══ Working data

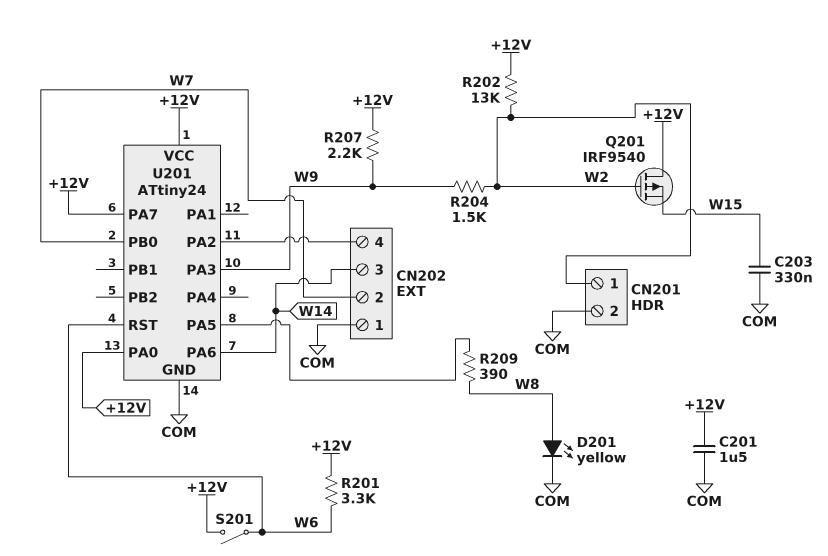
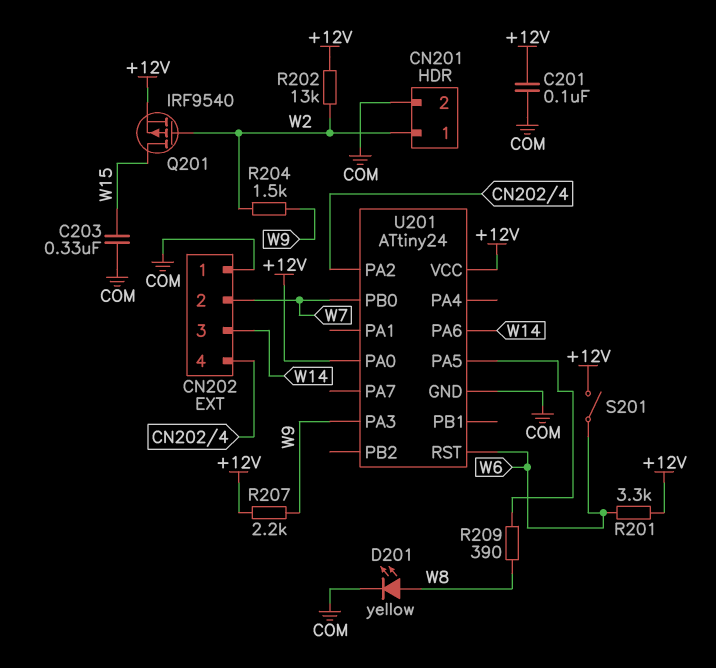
C201: 1.5uF (+12V, COM) -> 100nF (+12V, COM)
Q201: PMOS IRF9540 (G W2, D +12V, S W15) -> PMOS IRF9540 (G W2, D W15, S +12V)
U201 pin PA7: +12V -> none

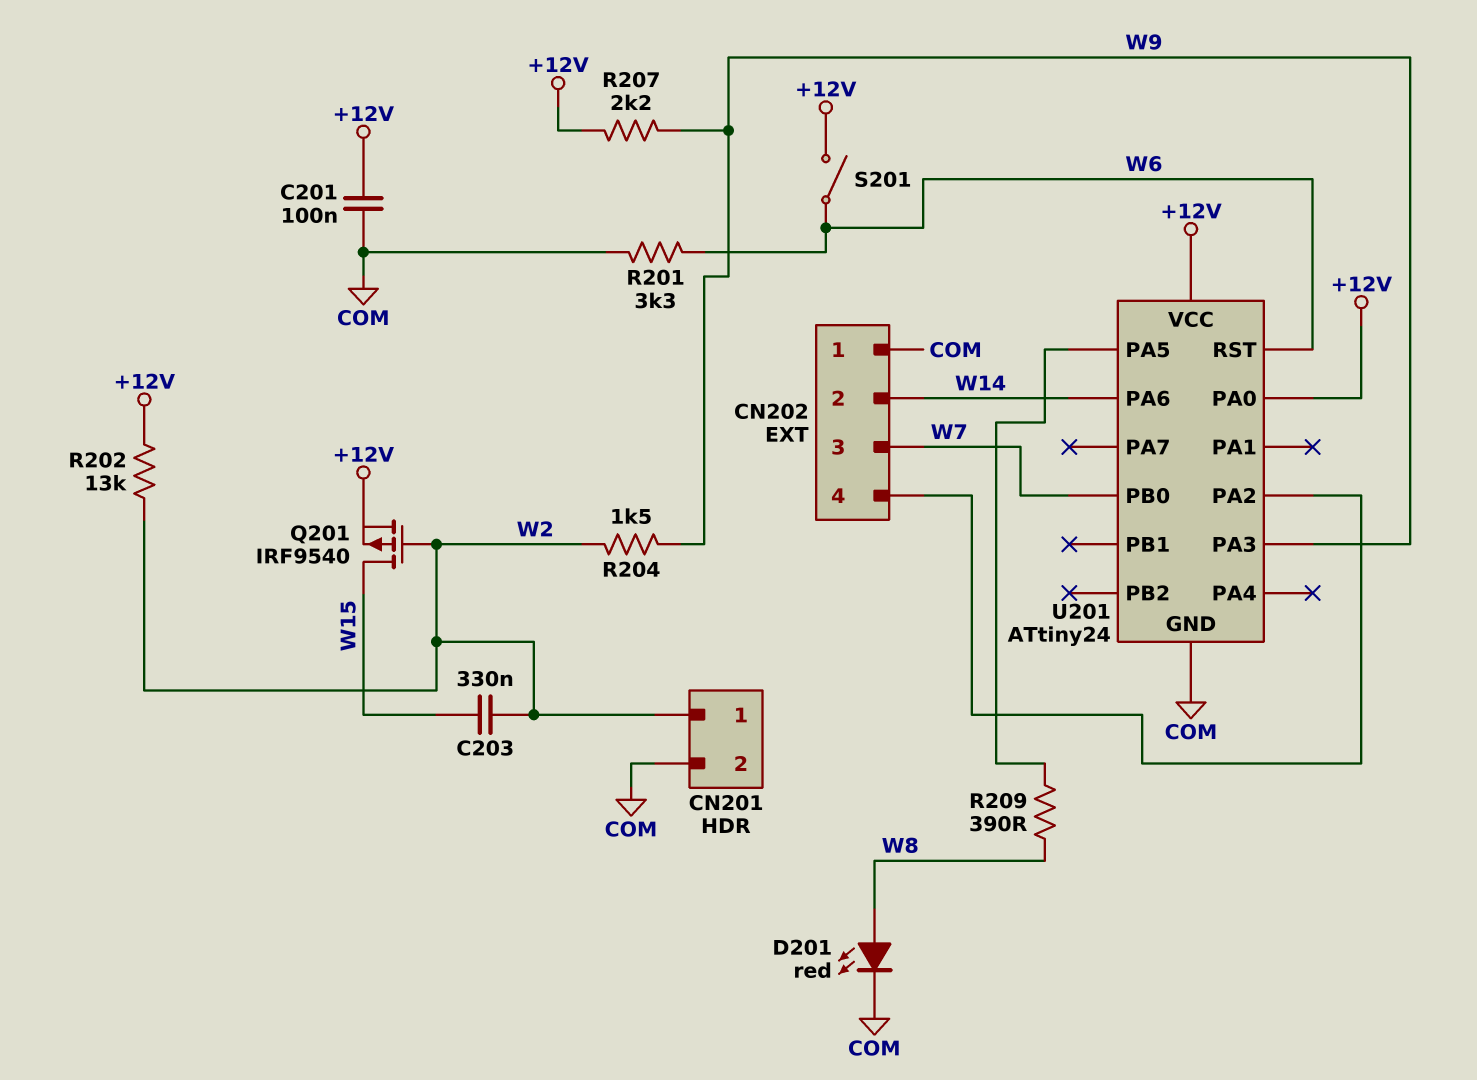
C203: 330nF (COM, W15) -> 330nF (W2, W15)
CN202 pin 2: W7 -> W14
CN202 pin 3: W14 -> W7
D201: LED yellow (A W8, K COM) -> LED red (A W8, K COM)
R201: 3.3k (+12V, W6) -> 3.3k (COM, W6)

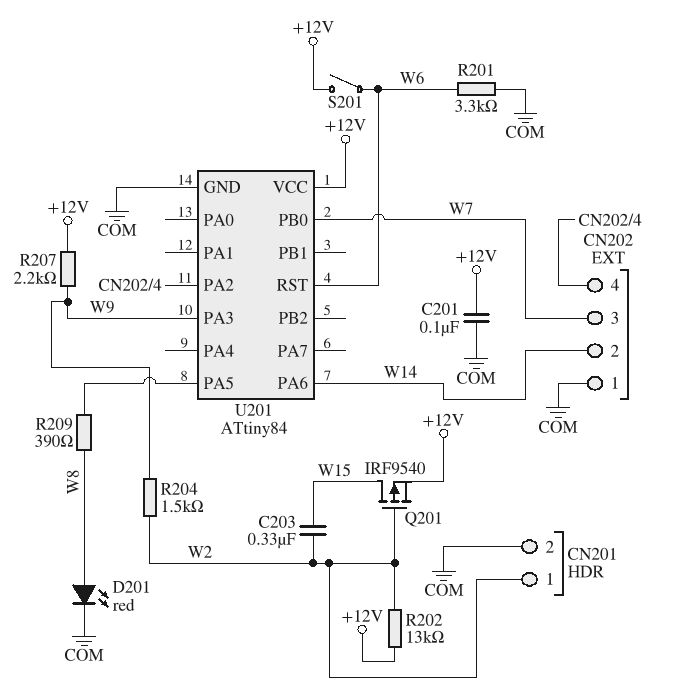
U201: ATtiny24 -> ATtiny84
U201 pin PA0: +12V -> none

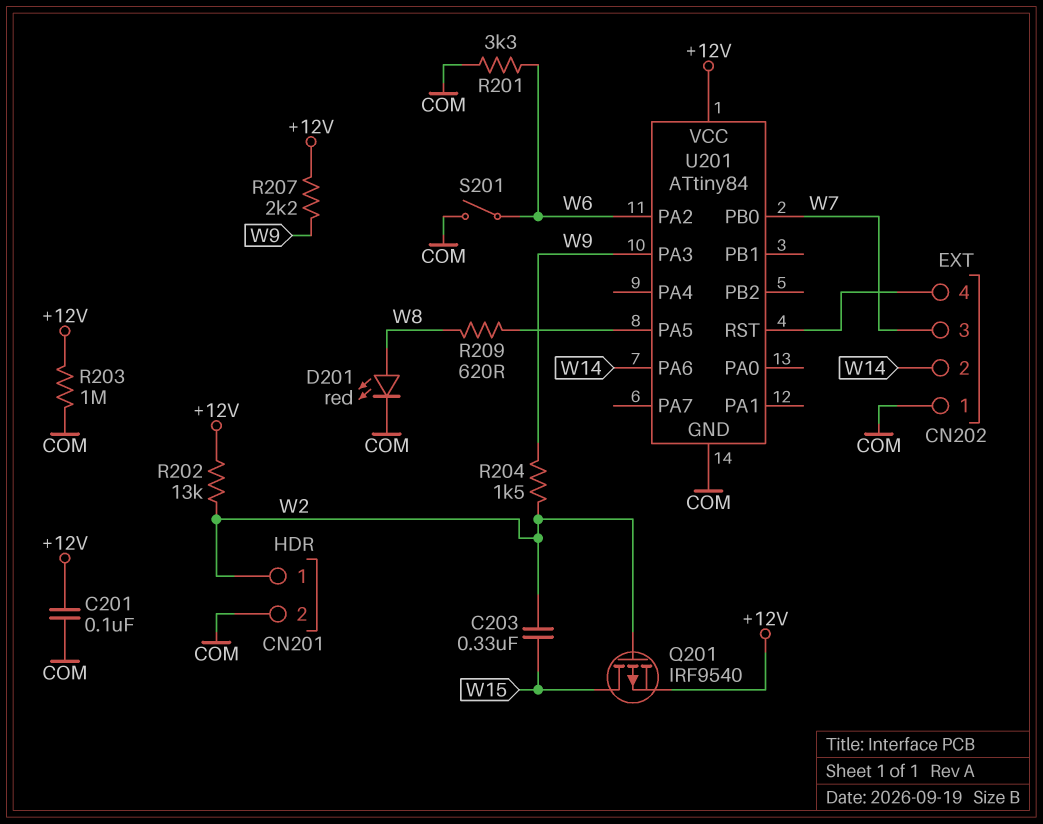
R203: none -> 1M (+12V, COM)
R209: 390 (U201/PA5, W8) -> 620 (U201/PA5, W8)
S201: switch (+12V, W6) -> switch (COM, W6)
U201 pin PA2: CN202/4 -> W6
U201 pin RST: W6 -> CN202/4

════

Could you copy every line in the records that holds "none"?

Answer to the exercise:
U201 pin PA7: +12V -> none
U201 pin PA0: +12V -> none
R203: none -> 1M (+12V, COM)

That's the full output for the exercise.